TASK DESCRIPTION.
Return all of the entries exactly as written.

-- start MATERIAL SUPPLIED --

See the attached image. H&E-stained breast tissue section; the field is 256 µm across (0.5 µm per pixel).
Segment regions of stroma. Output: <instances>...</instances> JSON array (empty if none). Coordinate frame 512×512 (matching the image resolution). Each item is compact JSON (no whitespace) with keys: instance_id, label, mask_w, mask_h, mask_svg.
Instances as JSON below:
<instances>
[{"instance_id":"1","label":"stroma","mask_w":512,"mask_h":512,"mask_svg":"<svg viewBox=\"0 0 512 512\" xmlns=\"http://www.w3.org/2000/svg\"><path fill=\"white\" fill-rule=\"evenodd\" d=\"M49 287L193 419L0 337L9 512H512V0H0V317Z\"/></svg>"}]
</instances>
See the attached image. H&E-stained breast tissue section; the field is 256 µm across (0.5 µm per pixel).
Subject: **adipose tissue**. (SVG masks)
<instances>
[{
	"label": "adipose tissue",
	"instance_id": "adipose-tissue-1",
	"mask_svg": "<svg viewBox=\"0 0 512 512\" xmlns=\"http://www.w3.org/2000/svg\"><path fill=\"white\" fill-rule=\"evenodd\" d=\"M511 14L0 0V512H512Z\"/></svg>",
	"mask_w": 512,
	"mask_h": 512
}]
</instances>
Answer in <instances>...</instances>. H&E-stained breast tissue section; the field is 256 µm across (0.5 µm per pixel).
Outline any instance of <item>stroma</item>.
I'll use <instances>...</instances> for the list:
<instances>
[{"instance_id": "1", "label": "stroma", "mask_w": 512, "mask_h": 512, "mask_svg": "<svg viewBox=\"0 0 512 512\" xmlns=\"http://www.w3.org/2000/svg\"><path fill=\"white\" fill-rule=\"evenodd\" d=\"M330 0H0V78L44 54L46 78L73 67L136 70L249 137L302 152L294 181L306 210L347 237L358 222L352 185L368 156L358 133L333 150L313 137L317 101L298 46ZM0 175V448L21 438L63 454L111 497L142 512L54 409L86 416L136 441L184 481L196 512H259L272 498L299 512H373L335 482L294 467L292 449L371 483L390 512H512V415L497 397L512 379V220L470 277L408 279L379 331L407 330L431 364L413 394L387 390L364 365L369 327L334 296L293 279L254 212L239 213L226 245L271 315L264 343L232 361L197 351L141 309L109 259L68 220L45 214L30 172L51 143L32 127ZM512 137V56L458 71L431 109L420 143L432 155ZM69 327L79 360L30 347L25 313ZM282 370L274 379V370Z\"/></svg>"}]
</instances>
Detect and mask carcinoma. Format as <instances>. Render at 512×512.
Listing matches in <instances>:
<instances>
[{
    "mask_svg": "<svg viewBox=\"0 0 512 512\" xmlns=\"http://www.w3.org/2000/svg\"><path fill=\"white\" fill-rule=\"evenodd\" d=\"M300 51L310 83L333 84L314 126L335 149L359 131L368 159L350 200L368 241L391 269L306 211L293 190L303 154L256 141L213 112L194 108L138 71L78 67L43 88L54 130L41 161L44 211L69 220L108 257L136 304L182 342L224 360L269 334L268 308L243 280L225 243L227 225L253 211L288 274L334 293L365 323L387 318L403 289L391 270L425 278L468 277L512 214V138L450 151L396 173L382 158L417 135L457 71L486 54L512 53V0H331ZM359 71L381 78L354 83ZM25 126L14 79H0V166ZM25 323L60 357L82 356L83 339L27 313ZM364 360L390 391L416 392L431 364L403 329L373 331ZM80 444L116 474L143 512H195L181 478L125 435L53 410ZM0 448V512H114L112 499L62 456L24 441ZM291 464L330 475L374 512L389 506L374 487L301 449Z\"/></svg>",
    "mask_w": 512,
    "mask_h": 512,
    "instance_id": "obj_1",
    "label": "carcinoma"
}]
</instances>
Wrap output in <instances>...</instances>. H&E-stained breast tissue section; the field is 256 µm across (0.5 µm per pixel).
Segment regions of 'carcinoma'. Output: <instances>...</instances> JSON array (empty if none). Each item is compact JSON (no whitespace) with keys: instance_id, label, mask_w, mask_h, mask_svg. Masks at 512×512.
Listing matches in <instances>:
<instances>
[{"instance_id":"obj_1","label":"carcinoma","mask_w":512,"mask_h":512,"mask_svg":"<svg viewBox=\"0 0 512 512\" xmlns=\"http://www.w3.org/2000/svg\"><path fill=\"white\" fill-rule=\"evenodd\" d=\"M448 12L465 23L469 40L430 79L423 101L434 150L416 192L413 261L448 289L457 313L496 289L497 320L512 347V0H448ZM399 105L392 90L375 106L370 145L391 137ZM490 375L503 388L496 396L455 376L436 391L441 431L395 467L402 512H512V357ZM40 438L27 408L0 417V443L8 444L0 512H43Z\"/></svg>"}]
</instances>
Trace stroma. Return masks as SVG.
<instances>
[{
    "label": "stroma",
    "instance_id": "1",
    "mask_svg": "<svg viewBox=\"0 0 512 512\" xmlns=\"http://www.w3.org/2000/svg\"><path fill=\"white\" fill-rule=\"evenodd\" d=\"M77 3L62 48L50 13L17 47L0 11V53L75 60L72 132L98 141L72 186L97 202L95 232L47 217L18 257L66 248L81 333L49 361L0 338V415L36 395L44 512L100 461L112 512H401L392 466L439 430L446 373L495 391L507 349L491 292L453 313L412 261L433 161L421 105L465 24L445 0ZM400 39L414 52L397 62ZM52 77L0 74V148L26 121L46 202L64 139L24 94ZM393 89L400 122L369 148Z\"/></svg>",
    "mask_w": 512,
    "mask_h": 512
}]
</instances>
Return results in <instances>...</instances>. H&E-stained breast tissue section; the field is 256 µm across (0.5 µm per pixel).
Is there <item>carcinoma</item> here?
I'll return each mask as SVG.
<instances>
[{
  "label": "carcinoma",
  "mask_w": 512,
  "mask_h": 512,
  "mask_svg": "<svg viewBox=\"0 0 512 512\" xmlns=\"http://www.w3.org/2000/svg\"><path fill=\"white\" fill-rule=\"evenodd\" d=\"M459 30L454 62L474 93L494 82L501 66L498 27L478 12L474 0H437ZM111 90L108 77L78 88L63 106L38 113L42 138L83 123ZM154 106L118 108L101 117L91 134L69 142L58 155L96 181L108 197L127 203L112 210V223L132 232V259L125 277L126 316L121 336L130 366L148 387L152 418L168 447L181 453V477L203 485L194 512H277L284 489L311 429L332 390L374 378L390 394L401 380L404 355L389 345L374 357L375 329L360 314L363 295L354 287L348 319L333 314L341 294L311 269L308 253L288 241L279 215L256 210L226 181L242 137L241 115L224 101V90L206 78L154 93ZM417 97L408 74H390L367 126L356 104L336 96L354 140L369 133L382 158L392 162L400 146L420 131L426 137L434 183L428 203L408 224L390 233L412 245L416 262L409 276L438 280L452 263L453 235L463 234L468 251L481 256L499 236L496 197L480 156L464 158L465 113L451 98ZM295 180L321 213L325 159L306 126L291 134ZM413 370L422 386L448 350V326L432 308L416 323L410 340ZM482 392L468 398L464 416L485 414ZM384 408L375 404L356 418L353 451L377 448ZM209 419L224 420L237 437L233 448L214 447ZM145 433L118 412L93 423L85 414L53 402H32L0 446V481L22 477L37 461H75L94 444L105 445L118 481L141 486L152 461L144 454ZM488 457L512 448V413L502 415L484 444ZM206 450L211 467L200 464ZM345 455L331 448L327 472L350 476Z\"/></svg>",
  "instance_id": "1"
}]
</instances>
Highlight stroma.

-- end MATERIAL SUPPLIED --

OUTPUT FOR THIS EXERCISE.
See the attached image. H&E-stained breast tissue section; the field is 256 µm across (0.5 µm per pixel).
Segment regions of stroma. Output: <instances>...</instances> JSON array (empty if none). Coordinate frame 512×512 (matching the image resolution). Each item is compact JSON (no whitespace) with keys: instance_id, label, mask_w, mask_h, mask_svg.
Instances as JSON below:
<instances>
[{"instance_id":"1","label":"stroma","mask_w":512,"mask_h":512,"mask_svg":"<svg viewBox=\"0 0 512 512\" xmlns=\"http://www.w3.org/2000/svg\"><path fill=\"white\" fill-rule=\"evenodd\" d=\"M49 287L193 419L0 337L9 512H512V0H0V317Z\"/></svg>"}]
</instances>
See the attached image. H&E-stained breast tissue section; the field is 256 µm across (0.5 µm per pixel).
Subject: **adipose tissue**. (SVG masks)
<instances>
[{
	"label": "adipose tissue",
	"instance_id": "adipose-tissue-1",
	"mask_svg": "<svg viewBox=\"0 0 512 512\" xmlns=\"http://www.w3.org/2000/svg\"><path fill=\"white\" fill-rule=\"evenodd\" d=\"M511 14L0 0V512H512Z\"/></svg>",
	"mask_w": 512,
	"mask_h": 512
}]
</instances>
Answer in <instances>...</instances>. H&E-stained breast tissue section; the field is 256 µm across (0.5 µm per pixel).
Outline any instance of <item>stroma</item>.
I'll use <instances>...</instances> for the list:
<instances>
[{"instance_id": "1", "label": "stroma", "mask_w": 512, "mask_h": 512, "mask_svg": "<svg viewBox=\"0 0 512 512\" xmlns=\"http://www.w3.org/2000/svg\"><path fill=\"white\" fill-rule=\"evenodd\" d=\"M330 0H0V78L44 54L46 78L73 67L136 70L249 137L302 152L294 181L306 210L347 237L358 222L352 185L368 156L358 133L333 150L313 137L317 101L298 46ZM0 175V448L21 438L63 454L111 497L142 512L54 409L86 416L136 441L184 481L196 512H259L272 498L299 512H373L335 482L294 467L292 449L371 483L390 512H512V415L497 397L512 379V220L470 277L408 279L379 331L407 330L431 364L413 394L387 390L364 365L369 327L334 296L293 279L254 212L239 213L226 245L271 315L264 343L232 361L197 351L141 309L109 259L68 220L45 214L30 172L51 143L32 127ZM512 137V56L458 71L431 109L420 143L432 155ZM69 327L79 360L30 347L25 313ZM282 370L274 379V370Z\"/></svg>"}]
</instances>
Detect and mask carcinoma. Format as <instances>. Render at 512×512.
Listing matches in <instances>:
<instances>
[{
    "mask_svg": "<svg viewBox=\"0 0 512 512\" xmlns=\"http://www.w3.org/2000/svg\"><path fill=\"white\" fill-rule=\"evenodd\" d=\"M300 51L310 83L333 84L314 126L335 149L359 131L368 159L350 200L368 241L391 269L306 211L293 190L303 154L256 141L213 112L194 108L138 71L78 67L43 88L54 130L41 161L44 211L69 220L108 257L136 304L182 342L224 360L269 334L268 308L243 280L225 243L227 225L253 211L288 274L334 293L365 323L387 318L403 289L391 270L425 278L468 277L512 214V138L450 151L396 173L382 158L417 135L457 71L486 54L512 53V0H331ZM359 71L381 78L354 83ZM25 126L14 79H0V166ZM25 323L60 357L82 356L83 339L27 313ZM364 360L390 391L416 392L431 364L403 329L373 331ZM80 444L116 474L143 512H195L181 478L125 435L53 410ZM0 448V512H114L112 499L62 456L24 441ZM291 464L330 475L374 512L389 506L374 487L301 449Z\"/></svg>",
    "mask_w": 512,
    "mask_h": 512,
    "instance_id": "obj_1",
    "label": "carcinoma"
}]
</instances>
Wrap output in <instances>...</instances>. H&E-stained breast tissue section; the field is 256 µm across (0.5 µm per pixel).
Segment regions of 'carcinoma'. Output: <instances>...</instances> JSON array (empty if none). Each item is compact JSON (no whitespace) with keys: instance_id, label, mask_w, mask_h, mask_svg. Masks at 512×512.
Listing matches in <instances>:
<instances>
[{"instance_id":"obj_1","label":"carcinoma","mask_w":512,"mask_h":512,"mask_svg":"<svg viewBox=\"0 0 512 512\" xmlns=\"http://www.w3.org/2000/svg\"><path fill=\"white\" fill-rule=\"evenodd\" d=\"M448 12L465 23L469 40L430 79L423 101L434 150L416 192L413 261L448 289L457 313L496 289L497 320L512 347V0H448ZM399 105L392 90L375 106L370 145L391 137ZM490 375L503 388L496 396L455 376L436 391L441 431L395 467L402 512H512V357ZM40 438L27 408L0 417V443L8 444L0 512H43Z\"/></svg>"}]
</instances>
Trace stroma. Return masks as SVG.
<instances>
[{
    "label": "stroma",
    "instance_id": "1",
    "mask_svg": "<svg viewBox=\"0 0 512 512\" xmlns=\"http://www.w3.org/2000/svg\"><path fill=\"white\" fill-rule=\"evenodd\" d=\"M77 3L62 48L50 13L17 47L0 11V53L75 60L72 132L98 141L72 186L97 202L95 232L47 217L18 257L66 248L81 333L49 361L0 338V415L36 395L44 512L100 461L112 512H401L392 466L439 430L446 373L495 391L507 349L491 292L453 313L412 261L433 161L421 105L465 24L445 0ZM400 39L414 52L397 62ZM52 77L0 74V148L26 121L46 202L64 139L24 94ZM393 89L400 122L369 148Z\"/></svg>",
    "mask_w": 512,
    "mask_h": 512
}]
</instances>
Return results in <instances>...</instances>. H&E-stained breast tissue section; the field is 256 µm across (0.5 µm per pixel).
Is there <item>carcinoma</item> here?
I'll return each mask as SVG.
<instances>
[{
  "label": "carcinoma",
  "mask_w": 512,
  "mask_h": 512,
  "mask_svg": "<svg viewBox=\"0 0 512 512\" xmlns=\"http://www.w3.org/2000/svg\"><path fill=\"white\" fill-rule=\"evenodd\" d=\"M459 30L454 62L474 93L494 82L501 66L498 27L478 12L474 0H437ZM111 90L108 77L78 88L63 106L38 113L42 138L83 123ZM154 106L118 108L101 117L91 134L69 142L58 155L96 181L108 197L127 203L112 210V223L132 232V259L125 277L126 316L121 336L130 366L148 387L152 418L168 447L181 453V477L203 485L194 512H277L284 489L311 429L332 390L374 378L390 394L401 380L404 355L389 345L374 357L375 329L360 314L363 295L354 287L348 319L333 314L341 294L311 269L308 253L288 241L279 215L256 210L226 181L242 137L241 115L224 101V90L206 78L154 93ZM417 97L408 74H390L367 126L356 104L336 96L354 140L369 133L382 158L392 162L400 146L420 131L426 137L434 183L428 203L408 224L390 233L412 245L416 262L409 276L438 280L452 263L453 235L463 234L468 251L481 256L499 236L496 197L480 156L464 158L465 113L451 98ZM295 180L321 213L325 159L306 126L291 134ZM413 370L422 386L448 350V326L432 308L416 323L410 340ZM482 392L468 398L464 416L485 414ZM384 408L375 404L356 418L353 451L377 448ZM209 419L224 420L237 437L233 448L214 447ZM145 433L118 412L93 423L85 414L53 402H32L0 446V481L22 477L37 461H75L94 444L105 445L118 481L141 486L152 461L144 454ZM488 457L512 448V413L502 415L484 444ZM206 450L211 467L200 464ZM345 455L331 448L327 472L350 476Z\"/></svg>",
  "instance_id": "1"
}]
</instances>
Highlight stroma.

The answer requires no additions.